*** Data for the task

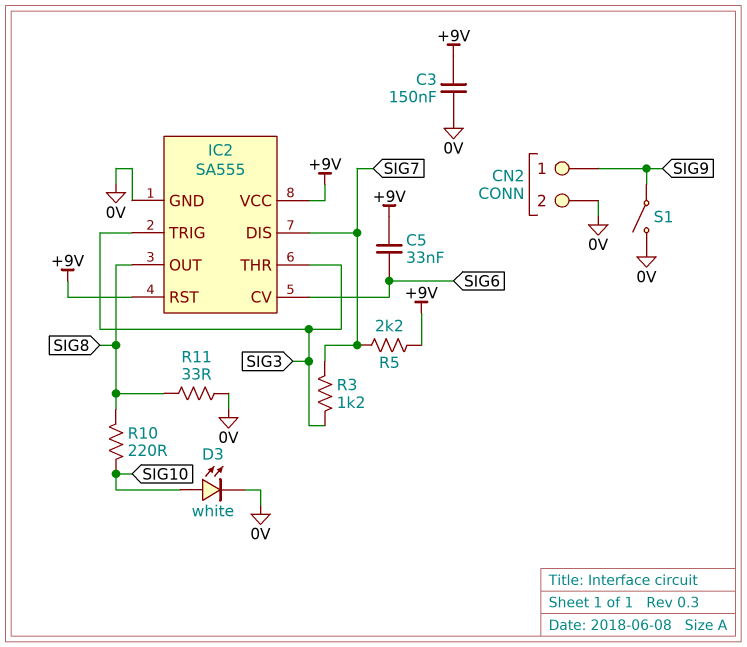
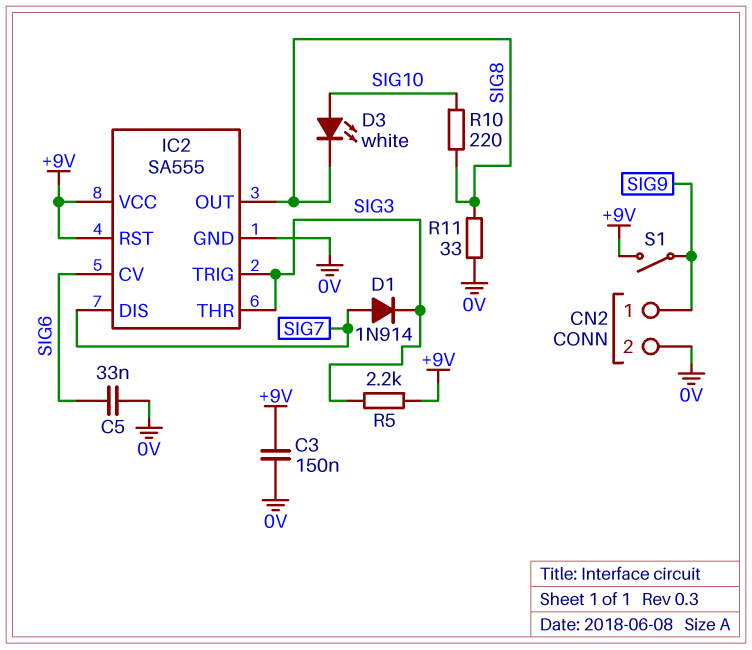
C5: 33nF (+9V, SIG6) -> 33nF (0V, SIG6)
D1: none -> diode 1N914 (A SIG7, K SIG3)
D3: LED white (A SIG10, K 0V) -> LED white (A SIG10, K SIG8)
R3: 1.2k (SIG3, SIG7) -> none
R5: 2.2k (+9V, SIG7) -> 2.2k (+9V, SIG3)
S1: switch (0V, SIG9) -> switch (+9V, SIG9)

******

#### Problem requirements:
Could every entry be restated word for word, pictures excluded?

#### Solved exercise:
C5: 33nF (+9V, SIG6) -> 33nF (0V, SIG6)
D1: none -> diode 1N914 (A SIG7, K SIG3)
D3: LED white (A SIG10, K 0V) -> LED white (A SIG10, K SIG8)
R3: 1.2k (SIG3, SIG7) -> none
R5: 2.2k (+9V, SIG7) -> 2.2k (+9V, SIG3)
S1: switch (0V, SIG9) -> switch (+9V, SIG9)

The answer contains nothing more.